● TASK BRIEF:
Your answer should be the records below, written out exactly.

--------

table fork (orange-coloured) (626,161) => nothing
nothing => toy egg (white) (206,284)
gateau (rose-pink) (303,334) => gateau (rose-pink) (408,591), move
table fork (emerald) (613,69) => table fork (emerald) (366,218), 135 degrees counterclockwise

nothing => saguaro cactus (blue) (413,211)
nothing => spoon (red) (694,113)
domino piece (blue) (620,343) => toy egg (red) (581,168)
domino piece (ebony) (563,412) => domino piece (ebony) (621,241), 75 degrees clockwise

--------

● SOLUTION FOR THIS TASK:
table fork (orange-coloured) (626,161) => nothing
nothing => toy egg (white) (206,284)
gateau (rose-pink) (303,334) => gateau (rose-pink) (408,591), move
table fork (emerald) (613,69) => table fork (emerald) (366,218), 135 degrees counterclockwise

nothing => saguaro cactus (blue) (413,211)
nothing => spoon (red) (694,113)
domino piece (blue) (620,343) => toy egg (red) (581,168)
domino piece (ebony) (563,412) => domino piece (ebony) (621,241), 75 degrees clockwise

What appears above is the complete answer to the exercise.